* **Work task**:
What is needed is an exact copy of the entries below, from the line that contains "J203 pin 1: GND -> IC208/OUT" through the final line, both included, and nothing else.

(Modification records)
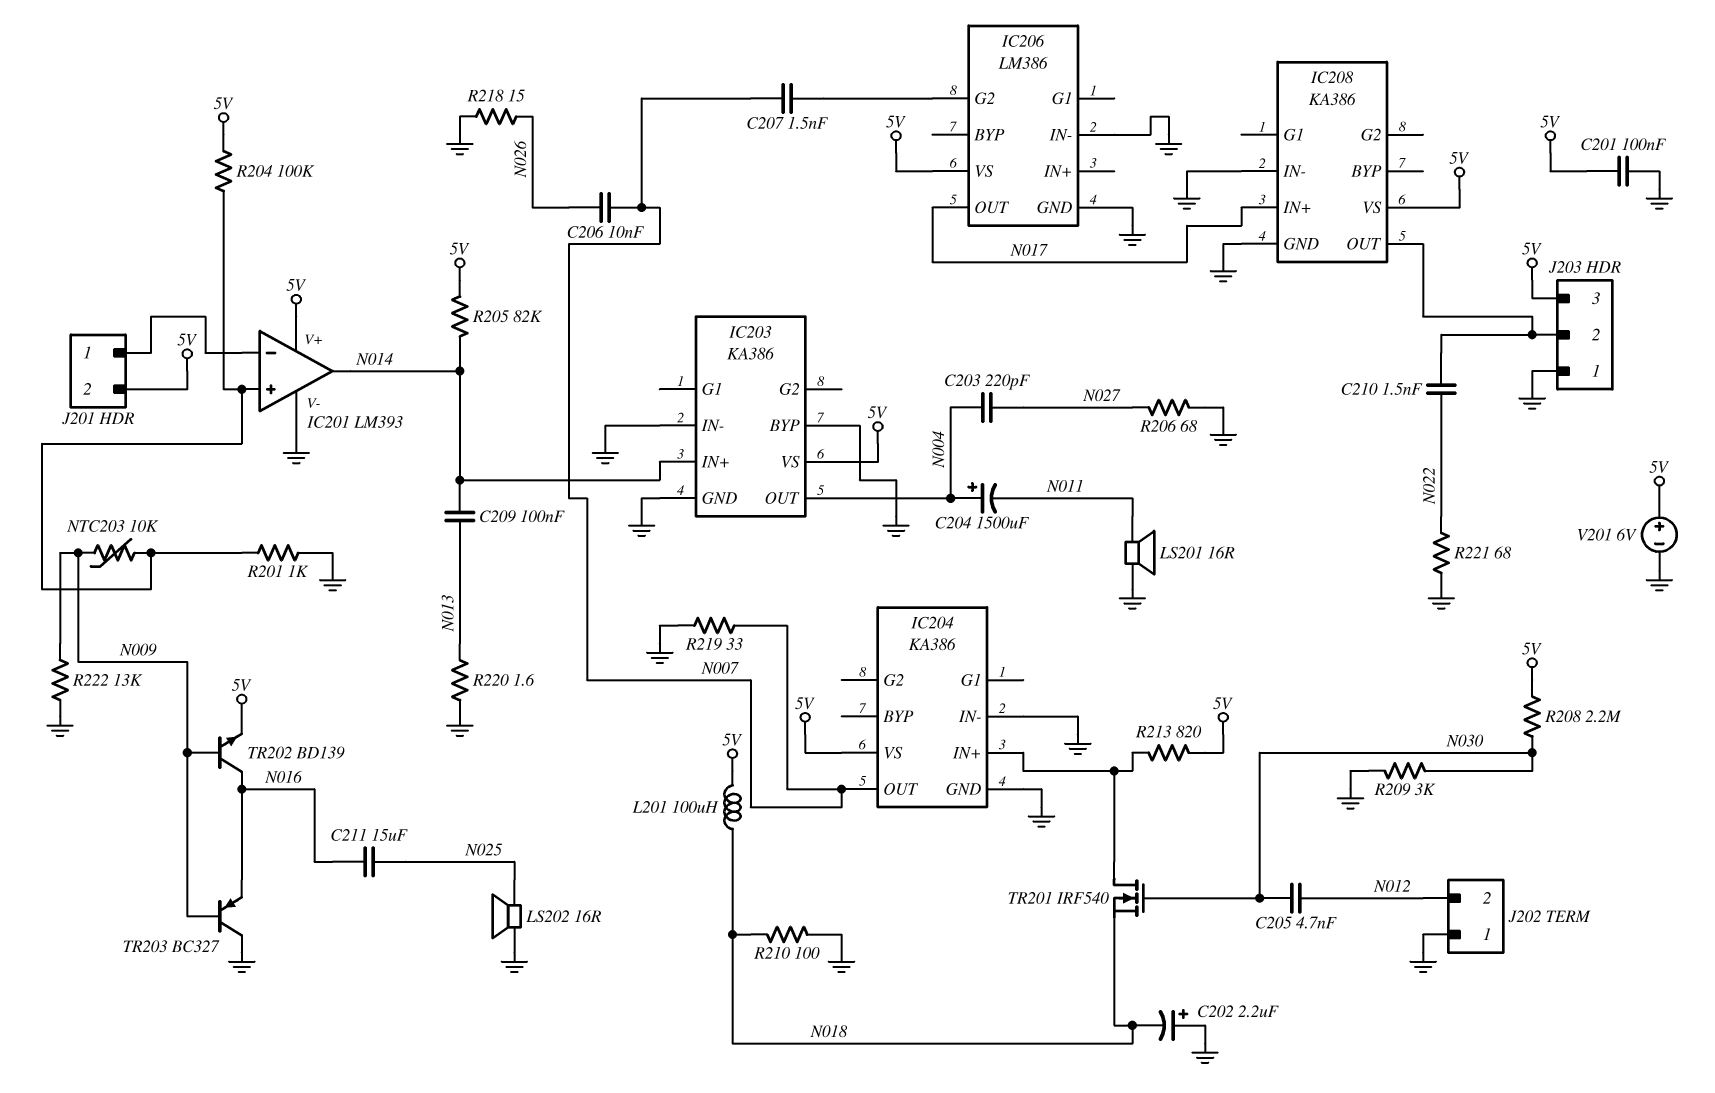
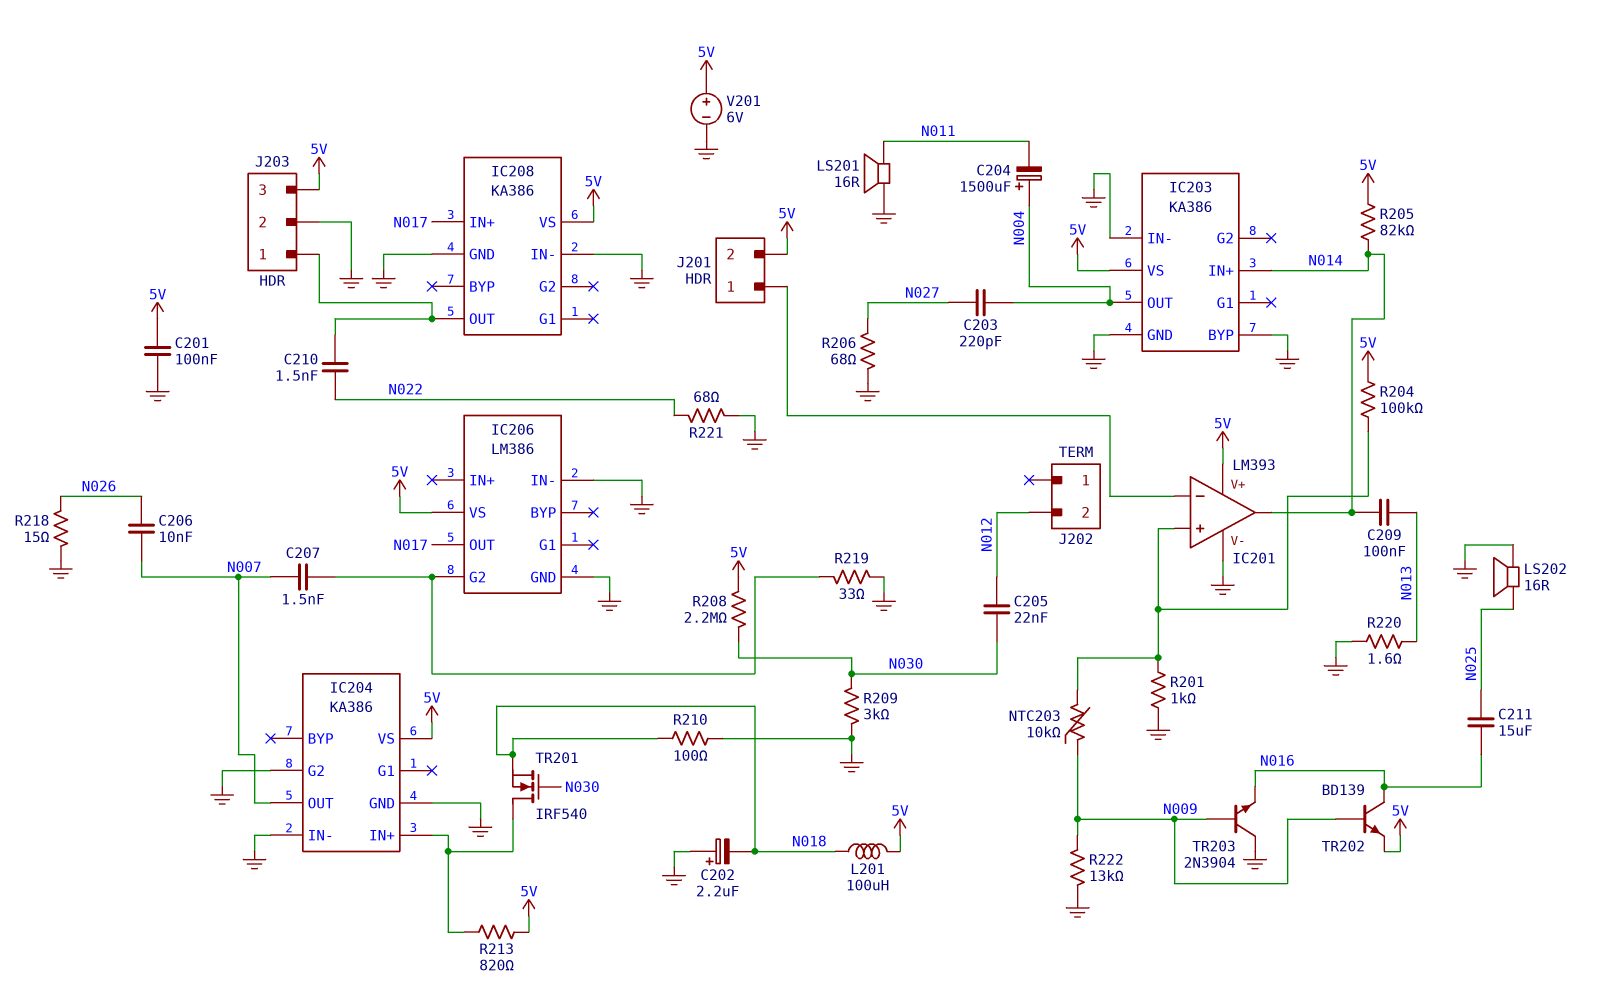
C205: 4.7nF (N012, N030) -> 22nF (N012, N030)
IC204 pin G2: none -> GND
J202 pin 1: GND -> none
J203 pin 1: GND -> IC208/OUT
J203 pin 2: IC208/OUT -> GND
R219: 33 (GND, N007) -> 33 (GND, IC206/G2)
TR203: PNP BC327 (B N009, C GND, E N016) -> NPN 2N3904 (B N009, C GND, E N016)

* **Answer section**:
J203 pin 1: GND -> IC208/OUT
J203 pin 2: IC208/OUT -> GND
R219: 33 (GND, N007) -> 33 (GND, IC206/G2)
TR203: PNP BC327 (B N009, C GND, E N016) -> NPN 2N3904 (B N009, C GND, E N016)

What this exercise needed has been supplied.